+++ Given data +++
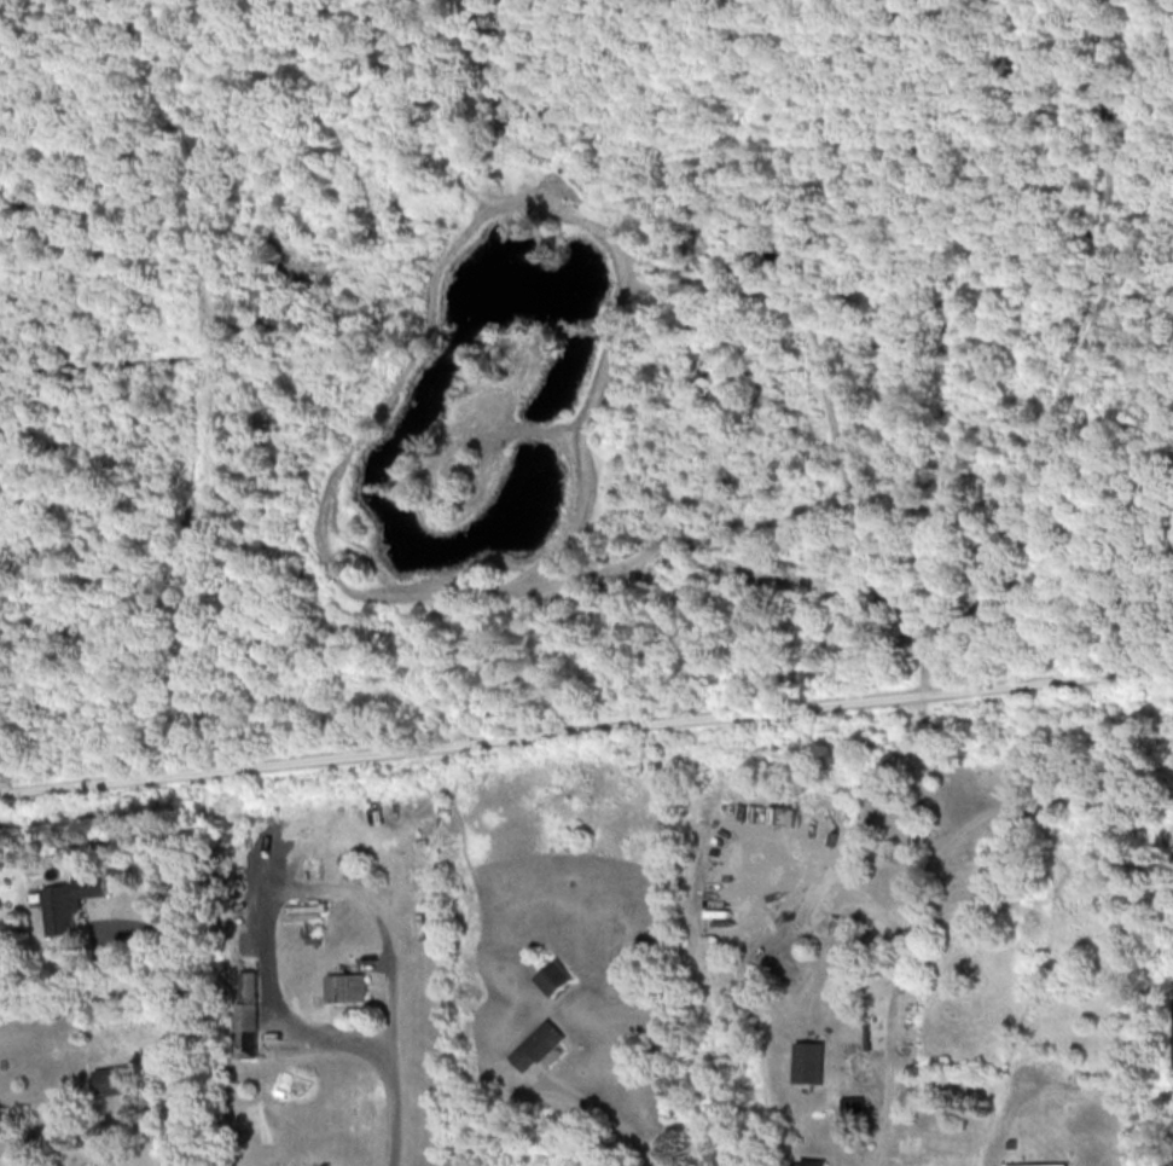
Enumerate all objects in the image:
park: (580, 727)
road: (586, 731)
road: (280, 899)
building: (68, 902)
building: (552, 977)
building: (343, 987)
building: (244, 1016)
road: (197, 1026)
building: (535, 1045)
building: (808, 1061)
building: (112, 1080)
road: (602, 1109)
road: (394, 1113)
building: (808, 1162)
building: (1038, 1164)

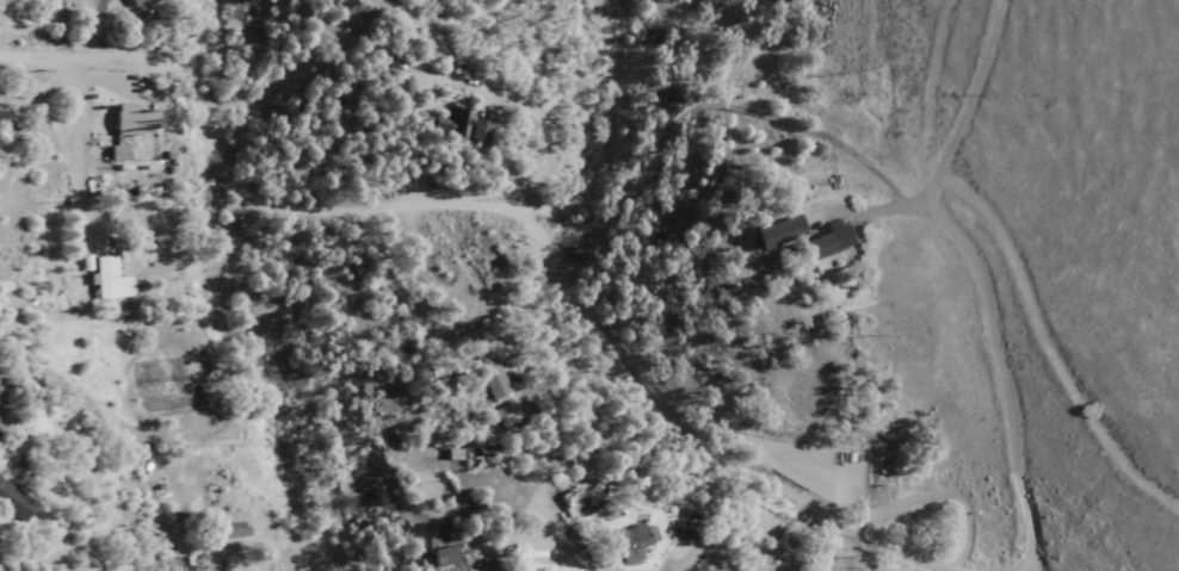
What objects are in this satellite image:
building: (135, 2)
road: (167, 49)
building: (400, 86)
building: (131, 120)
building: (453, 125)
road: (83, 141)
building: (775, 233)
building: (831, 240)
building: (115, 278)
building: (492, 379)
building: (508, 415)
building: (17, 500)
building: (230, 530)
building: (632, 542)
road: (956, 565)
+++
Aim of the task: An exact copy of the entries, without any pictures, is what the answer should be.

Response to this exercise:
Enumerate all objects in the image:
park: (580, 727)
road: (586, 731)
road: (280, 899)
building: (68, 902)
building: (552, 977)
building: (343, 987)
building: (244, 1016)
road: (197, 1026)
building: (535, 1045)
building: (808, 1061)
building: (112, 1080)
road: (602, 1109)
road: (394, 1113)
building: (808, 1162)
building: (1038, 1164)

What objects are in this satellite image:
building: (135, 2)
road: (167, 49)
building: (400, 86)
building: (131, 120)
building: (453, 125)
road: (83, 141)
building: (775, 233)
building: (831, 240)
building: (115, 278)
building: (492, 379)
building: (508, 415)
building: (17, 500)
building: (230, 530)
building: (632, 542)
road: (956, 565)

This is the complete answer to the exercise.